(Given information)
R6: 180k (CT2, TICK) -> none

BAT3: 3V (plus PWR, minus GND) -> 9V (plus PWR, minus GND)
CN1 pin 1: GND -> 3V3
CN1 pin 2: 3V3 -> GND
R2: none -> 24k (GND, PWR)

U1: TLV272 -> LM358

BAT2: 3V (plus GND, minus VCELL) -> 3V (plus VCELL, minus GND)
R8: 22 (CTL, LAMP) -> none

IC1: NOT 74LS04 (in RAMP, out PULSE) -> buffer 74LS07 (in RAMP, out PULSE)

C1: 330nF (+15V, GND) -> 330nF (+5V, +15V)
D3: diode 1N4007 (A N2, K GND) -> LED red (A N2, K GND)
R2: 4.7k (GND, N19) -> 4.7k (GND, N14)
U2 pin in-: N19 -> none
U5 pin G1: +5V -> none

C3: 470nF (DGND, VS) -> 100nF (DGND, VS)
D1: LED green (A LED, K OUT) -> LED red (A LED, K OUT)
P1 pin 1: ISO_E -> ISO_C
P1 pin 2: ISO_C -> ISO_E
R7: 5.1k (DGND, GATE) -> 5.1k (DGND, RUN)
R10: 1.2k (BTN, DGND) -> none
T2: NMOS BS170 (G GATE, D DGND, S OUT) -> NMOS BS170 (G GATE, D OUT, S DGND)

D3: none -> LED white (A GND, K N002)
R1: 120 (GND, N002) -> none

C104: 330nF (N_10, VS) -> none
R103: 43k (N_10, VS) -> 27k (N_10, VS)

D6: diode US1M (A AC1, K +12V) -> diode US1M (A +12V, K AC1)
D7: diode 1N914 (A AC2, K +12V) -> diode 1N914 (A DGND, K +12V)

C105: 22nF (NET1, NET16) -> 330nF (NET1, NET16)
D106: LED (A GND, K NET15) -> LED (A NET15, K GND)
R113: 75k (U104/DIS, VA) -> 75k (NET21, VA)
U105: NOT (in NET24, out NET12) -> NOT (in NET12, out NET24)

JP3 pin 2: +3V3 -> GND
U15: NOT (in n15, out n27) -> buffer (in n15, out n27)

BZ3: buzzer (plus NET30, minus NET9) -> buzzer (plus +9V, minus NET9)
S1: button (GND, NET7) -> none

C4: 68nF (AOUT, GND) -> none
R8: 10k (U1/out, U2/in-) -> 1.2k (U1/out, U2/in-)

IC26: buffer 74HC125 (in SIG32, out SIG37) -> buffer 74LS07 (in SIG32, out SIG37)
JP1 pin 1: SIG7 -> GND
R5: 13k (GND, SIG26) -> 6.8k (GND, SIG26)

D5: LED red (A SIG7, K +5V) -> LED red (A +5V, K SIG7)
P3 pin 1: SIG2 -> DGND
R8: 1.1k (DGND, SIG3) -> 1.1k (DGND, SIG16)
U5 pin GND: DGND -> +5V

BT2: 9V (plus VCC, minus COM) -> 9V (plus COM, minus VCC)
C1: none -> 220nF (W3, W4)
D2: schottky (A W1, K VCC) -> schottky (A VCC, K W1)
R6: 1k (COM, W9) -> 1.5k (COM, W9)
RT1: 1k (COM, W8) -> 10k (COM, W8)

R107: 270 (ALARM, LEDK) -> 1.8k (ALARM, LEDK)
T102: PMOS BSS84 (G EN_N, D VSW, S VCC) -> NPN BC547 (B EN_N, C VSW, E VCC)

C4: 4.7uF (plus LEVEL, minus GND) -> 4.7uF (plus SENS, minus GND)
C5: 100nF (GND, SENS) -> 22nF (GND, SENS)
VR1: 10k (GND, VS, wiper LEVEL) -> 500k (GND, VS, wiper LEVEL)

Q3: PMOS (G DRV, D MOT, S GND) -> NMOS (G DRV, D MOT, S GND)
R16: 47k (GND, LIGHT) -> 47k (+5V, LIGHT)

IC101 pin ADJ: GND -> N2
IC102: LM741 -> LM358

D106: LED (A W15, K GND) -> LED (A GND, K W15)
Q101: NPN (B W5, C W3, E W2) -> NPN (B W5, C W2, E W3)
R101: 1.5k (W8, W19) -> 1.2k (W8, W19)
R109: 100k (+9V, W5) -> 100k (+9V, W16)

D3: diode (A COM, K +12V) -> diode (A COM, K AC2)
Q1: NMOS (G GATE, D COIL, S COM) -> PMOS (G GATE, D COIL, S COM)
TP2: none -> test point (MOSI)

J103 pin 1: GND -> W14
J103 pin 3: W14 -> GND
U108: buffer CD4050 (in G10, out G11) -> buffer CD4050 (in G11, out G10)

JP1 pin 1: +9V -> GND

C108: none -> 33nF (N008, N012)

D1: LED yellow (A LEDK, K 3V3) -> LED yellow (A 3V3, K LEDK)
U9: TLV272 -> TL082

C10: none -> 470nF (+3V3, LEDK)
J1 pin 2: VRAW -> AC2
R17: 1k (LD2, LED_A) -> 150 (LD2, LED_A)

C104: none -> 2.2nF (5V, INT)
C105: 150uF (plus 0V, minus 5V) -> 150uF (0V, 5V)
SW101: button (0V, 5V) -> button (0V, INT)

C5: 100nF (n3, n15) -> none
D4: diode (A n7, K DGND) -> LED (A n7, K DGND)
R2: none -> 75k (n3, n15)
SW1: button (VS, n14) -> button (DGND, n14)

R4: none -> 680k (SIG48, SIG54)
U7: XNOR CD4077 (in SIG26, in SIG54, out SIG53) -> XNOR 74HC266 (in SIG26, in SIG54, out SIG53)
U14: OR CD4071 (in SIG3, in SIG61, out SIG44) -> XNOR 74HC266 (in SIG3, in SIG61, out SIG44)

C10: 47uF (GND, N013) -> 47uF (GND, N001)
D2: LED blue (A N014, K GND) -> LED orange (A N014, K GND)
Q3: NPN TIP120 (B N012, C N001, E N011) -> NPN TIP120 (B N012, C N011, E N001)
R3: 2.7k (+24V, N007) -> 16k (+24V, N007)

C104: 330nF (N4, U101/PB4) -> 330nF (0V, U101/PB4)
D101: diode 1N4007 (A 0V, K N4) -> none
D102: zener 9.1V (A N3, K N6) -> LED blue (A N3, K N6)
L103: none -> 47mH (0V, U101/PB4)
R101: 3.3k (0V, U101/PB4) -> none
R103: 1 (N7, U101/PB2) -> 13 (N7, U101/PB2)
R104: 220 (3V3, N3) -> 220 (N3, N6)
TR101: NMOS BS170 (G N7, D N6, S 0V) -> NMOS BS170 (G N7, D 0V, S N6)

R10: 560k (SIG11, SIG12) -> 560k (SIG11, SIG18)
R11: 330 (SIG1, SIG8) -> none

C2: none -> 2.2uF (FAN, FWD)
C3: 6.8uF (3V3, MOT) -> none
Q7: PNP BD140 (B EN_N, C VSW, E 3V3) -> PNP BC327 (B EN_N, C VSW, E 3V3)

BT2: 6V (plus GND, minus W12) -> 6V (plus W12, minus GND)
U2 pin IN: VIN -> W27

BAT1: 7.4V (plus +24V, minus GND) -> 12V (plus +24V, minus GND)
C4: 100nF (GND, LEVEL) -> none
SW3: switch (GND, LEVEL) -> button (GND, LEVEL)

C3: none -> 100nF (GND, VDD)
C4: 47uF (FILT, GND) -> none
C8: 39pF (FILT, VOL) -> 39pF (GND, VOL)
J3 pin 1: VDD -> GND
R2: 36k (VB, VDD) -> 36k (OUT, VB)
(End Given information)
Prompt: All entries must be repeated exactly.

Answer to this task:
R6: 180k (CT2, TICK) -> none

BAT3: 3V (plus PWR, minus GND) -> 9V (plus PWR, minus GND)
CN1 pin 1: GND -> 3V3
CN1 pin 2: 3V3 -> GND
R2: none -> 24k (GND, PWR)

U1: TLV272 -> LM358

BAT2: 3V (plus GND, minus VCELL) -> 3V (plus VCELL, minus GND)
R8: 22 (CTL, LAMP) -> none

IC1: NOT 74LS04 (in RAMP, out PULSE) -> buffer 74LS07 (in RAMP, out PULSE)

C1: 330nF (+15V, GND) -> 330nF (+5V, +15V)
D3: diode 1N4007 (A N2, K GND) -> LED red (A N2, K GND)
R2: 4.7k (GND, N19) -> 4.7k (GND, N14)
U2 pin in-: N19 -> none
U5 pin G1: +5V -> none

C3: 470nF (DGND, VS) -> 100nF (DGND, VS)
D1: LED green (A LED, K OUT) -> LED red (A LED, K OUT)
P1 pin 1: ISO_E -> ISO_C
P1 pin 2: ISO_C -> ISO_E
R7: 5.1k (DGND, GATE) -> 5.1k (DGND, RUN)
R10: 1.2k (BTN, DGND) -> none
T2: NMOS BS170 (G GATE, D DGND, S OUT) -> NMOS BS170 (G GATE, D OUT, S DGND)

D3: none -> LED white (A GND, K N002)
R1: 120 (GND, N002) -> none

C104: 330nF (N_10, VS) -> none
R103: 43k (N_10, VS) -> 27k (N_10, VS)

D6: diode US1M (A AC1, K +12V) -> diode US1M (A +12V, K AC1)
D7: diode 1N914 (A AC2, K +12V) -> diode 1N914 (A DGND, K +12V)

C105: 22nF (NET1, NET16) -> 330nF (NET1, NET16)
D106: LED (A GND, K NET15) -> LED (A NET15, K GND)
R113: 75k (U104/DIS, VA) -> 75k (NET21, VA)
U105: NOT (in NET24, out NET12) -> NOT (in NET12, out NET24)

JP3 pin 2: +3V3 -> GND
U15: NOT (in n15, out n27) -> buffer (in n15, out n27)

BZ3: buzzer (plus NET30, minus NET9) -> buzzer (plus +9V, minus NET9)
S1: button (GND, NET7) -> none

C4: 68nF (AOUT, GND) -> none
R8: 10k (U1/out, U2/in-) -> 1.2k (U1/out, U2/in-)

IC26: buffer 74HC125 (in SIG32, out SIG37) -> buffer 74LS07 (in SIG32, out SIG37)
JP1 pin 1: SIG7 -> GND
R5: 13k (GND, SIG26) -> 6.8k (GND, SIG26)

D5: LED red (A SIG7, K +5V) -> LED red (A +5V, K SIG7)
P3 pin 1: SIG2 -> DGND
R8: 1.1k (DGND, SIG3) -> 1.1k (DGND, SIG16)
U5 pin GND: DGND -> +5V

BT2: 9V (plus VCC, minus COM) -> 9V (plus COM, minus VCC)
C1: none -> 220nF (W3, W4)
D2: schottky (A W1, K VCC) -> schottky (A VCC, K W1)
R6: 1k (COM, W9) -> 1.5k (COM, W9)
RT1: 1k (COM, W8) -> 10k (COM, W8)

R107: 270 (ALARM, LEDK) -> 1.8k (ALARM, LEDK)
T102: PMOS BSS84 (G EN_N, D VSW, S VCC) -> NPN BC547 (B EN_N, C VSW, E VCC)

C4: 4.7uF (plus LEVEL, minus GND) -> 4.7uF (plus SENS, minus GND)
C5: 100nF (GND, SENS) -> 22nF (GND, SENS)
VR1: 10k (GND, VS, wiper LEVEL) -> 500k (GND, VS, wiper LEVEL)

Q3: PMOS (G DRV, D MOT, S GND) -> NMOS (G DRV, D MOT, S GND)
R16: 47k (GND, LIGHT) -> 47k (+5V, LIGHT)

IC101 pin ADJ: GND -> N2
IC102: LM741 -> LM358

D106: LED (A W15, K GND) -> LED (A GND, K W15)
Q101: NPN (B W5, C W3, E W2) -> NPN (B W5, C W2, E W3)
R101: 1.5k (W8, W19) -> 1.2k (W8, W19)
R109: 100k (+9V, W5) -> 100k (+9V, W16)

D3: diode (A COM, K +12V) -> diode (A COM, K AC2)
Q1: NMOS (G GATE, D COIL, S COM) -> PMOS (G GATE, D COIL, S COM)
TP2: none -> test point (MOSI)

J103 pin 1: GND -> W14
J103 pin 3: W14 -> GND
U108: buffer CD4050 (in G10, out G11) -> buffer CD4050 (in G11, out G10)

JP1 pin 1: +9V -> GND

C108: none -> 33nF (N008, N012)

D1: LED yellow (A LEDK, K 3V3) -> LED yellow (A 3V3, K LEDK)
U9: TLV272 -> TL082

C10: none -> 470nF (+3V3, LEDK)
J1 pin 2: VRAW -> AC2
R17: 1k (LD2, LED_A) -> 150 (LD2, LED_A)

C104: none -> 2.2nF (5V, INT)
C105: 150uF (plus 0V, minus 5V) -> 150uF (0V, 5V)
SW101: button (0V, 5V) -> button (0V, INT)

C5: 100nF (n3, n15) -> none
D4: diode (A n7, K DGND) -> LED (A n7, K DGND)
R2: none -> 75k (n3, n15)
SW1: button (VS, n14) -> button (DGND, n14)

R4: none -> 680k (SIG48, SIG54)
U7: XNOR CD4077 (in SIG26, in SIG54, out SIG53) -> XNOR 74HC266 (in SIG26, in SIG54, out SIG53)
U14: OR CD4071 (in SIG3, in SIG61, out SIG44) -> XNOR 74HC266 (in SIG3, in SIG61, out SIG44)

C10: 47uF (GND, N013) -> 47uF (GND, N001)
D2: LED blue (A N014, K GND) -> LED orange (A N014, K GND)
Q3: NPN TIP120 (B N012, C N001, E N011) -> NPN TIP120 (B N012, C N011, E N001)
R3: 2.7k (+24V, N007) -> 16k (+24V, N007)

C104: 330nF (N4, U101/PB4) -> 330nF (0V, U101/PB4)
D101: diode 1N4007 (A 0V, K N4) -> none
D102: zener 9.1V (A N3, K N6) -> LED blue (A N3, K N6)
L103: none -> 47mH (0V, U101/PB4)
R101: 3.3k (0V, U101/PB4) -> none
R103: 1 (N7, U101/PB2) -> 13 (N7, U101/PB2)
R104: 220 (3V3, N3) -> 220 (N3, N6)
TR101: NMOS BS170 (G N7, D N6, S 0V) -> NMOS BS170 (G N7, D 0V, S N6)

R10: 560k (SIG11, SIG12) -> 560k (SIG11, SIG18)
R11: 330 (SIG1, SIG8) -> none

C2: none -> 2.2uF (FAN, FWD)
C3: 6.8uF (3V3, MOT) -> none
Q7: PNP BD140 (B EN_N, C VSW, E 3V3) -> PNP BC327 (B EN_N, C VSW, E 3V3)

BT2: 6V (plus GND, minus W12) -> 6V (plus W12, minus GND)
U2 pin IN: VIN -> W27

BAT1: 7.4V (plus +24V, minus GND) -> 12V (plus +24V, minus GND)
C4: 100nF (GND, LEVEL) -> none
SW3: switch (GND, LEVEL) -> button (GND, LEVEL)

C3: none -> 100nF (GND, VDD)
C4: 47uF (FILT, GND) -> none
C8: 39pF (FILT, VOL) -> 39pF (GND, VOL)
J3 pin 1: VDD -> GND
R2: 36k (VB, VDD) -> 36k (OUT, VB)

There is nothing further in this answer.